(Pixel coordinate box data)
▼

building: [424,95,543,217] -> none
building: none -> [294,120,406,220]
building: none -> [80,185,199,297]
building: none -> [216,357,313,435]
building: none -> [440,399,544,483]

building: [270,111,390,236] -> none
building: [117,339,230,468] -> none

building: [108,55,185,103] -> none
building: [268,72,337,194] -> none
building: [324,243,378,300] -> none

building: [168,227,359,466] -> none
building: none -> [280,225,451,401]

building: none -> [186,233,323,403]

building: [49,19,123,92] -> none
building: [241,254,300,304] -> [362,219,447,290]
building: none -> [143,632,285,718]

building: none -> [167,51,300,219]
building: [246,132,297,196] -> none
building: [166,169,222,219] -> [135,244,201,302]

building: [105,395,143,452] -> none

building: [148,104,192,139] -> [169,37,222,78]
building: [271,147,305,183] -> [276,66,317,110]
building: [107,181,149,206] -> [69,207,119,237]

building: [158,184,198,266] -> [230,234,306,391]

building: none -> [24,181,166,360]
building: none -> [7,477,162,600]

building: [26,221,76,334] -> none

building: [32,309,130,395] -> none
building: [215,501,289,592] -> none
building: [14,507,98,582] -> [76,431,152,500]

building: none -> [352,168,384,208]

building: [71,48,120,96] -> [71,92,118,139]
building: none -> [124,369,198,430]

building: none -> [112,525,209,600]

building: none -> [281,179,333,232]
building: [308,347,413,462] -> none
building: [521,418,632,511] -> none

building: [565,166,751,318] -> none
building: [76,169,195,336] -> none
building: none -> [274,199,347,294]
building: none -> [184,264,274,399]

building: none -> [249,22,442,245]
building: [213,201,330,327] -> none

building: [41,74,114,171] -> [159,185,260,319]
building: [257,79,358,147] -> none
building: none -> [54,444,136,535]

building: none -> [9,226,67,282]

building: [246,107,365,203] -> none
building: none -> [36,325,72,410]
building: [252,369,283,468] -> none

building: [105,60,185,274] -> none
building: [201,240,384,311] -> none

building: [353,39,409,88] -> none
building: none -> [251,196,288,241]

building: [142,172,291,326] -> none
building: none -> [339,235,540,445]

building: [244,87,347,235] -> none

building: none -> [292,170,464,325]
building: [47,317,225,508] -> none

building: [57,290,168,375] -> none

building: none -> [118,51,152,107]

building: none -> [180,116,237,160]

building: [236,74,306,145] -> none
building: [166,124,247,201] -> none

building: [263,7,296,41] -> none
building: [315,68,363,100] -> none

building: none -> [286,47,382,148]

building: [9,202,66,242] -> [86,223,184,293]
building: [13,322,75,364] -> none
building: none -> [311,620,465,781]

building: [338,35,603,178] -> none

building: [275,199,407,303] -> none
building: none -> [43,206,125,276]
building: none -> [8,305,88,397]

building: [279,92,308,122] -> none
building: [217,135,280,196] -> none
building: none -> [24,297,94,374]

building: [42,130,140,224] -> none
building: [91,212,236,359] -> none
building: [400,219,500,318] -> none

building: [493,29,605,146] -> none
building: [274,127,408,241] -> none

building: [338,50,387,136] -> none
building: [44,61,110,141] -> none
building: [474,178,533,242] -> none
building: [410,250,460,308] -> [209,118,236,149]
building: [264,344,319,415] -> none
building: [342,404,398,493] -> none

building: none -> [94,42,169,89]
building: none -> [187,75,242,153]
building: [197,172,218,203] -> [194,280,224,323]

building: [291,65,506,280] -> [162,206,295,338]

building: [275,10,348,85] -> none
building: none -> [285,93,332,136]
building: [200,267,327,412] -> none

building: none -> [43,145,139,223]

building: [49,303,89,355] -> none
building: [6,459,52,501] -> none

▲

TASK DIRECTIONS ▸
Above are the entries. Copy exactly the part that opens with the line containing "building: [263,7,296,41] -> none" and closes with the line containing "building: [474,178,533,242] -> none", and no more.

RESULT FOR THIS TASK ▸
building: [263,7,296,41] -> none
building: [315,68,363,100] -> none

building: none -> [286,47,382,148]

building: [9,202,66,242] -> [86,223,184,293]
building: [13,322,75,364] -> none
building: none -> [311,620,465,781]

building: [338,35,603,178] -> none

building: [275,199,407,303] -> none
building: none -> [43,206,125,276]
building: none -> [8,305,88,397]

building: [279,92,308,122] -> none
building: [217,135,280,196] -> none
building: none -> [24,297,94,374]

building: [42,130,140,224] -> none
building: [91,212,236,359] -> none
building: [400,219,500,318] -> none

building: [493,29,605,146] -> none
building: [274,127,408,241] -> none

building: [338,50,387,136] -> none
building: [44,61,110,141] -> none
building: [474,178,533,242] -> none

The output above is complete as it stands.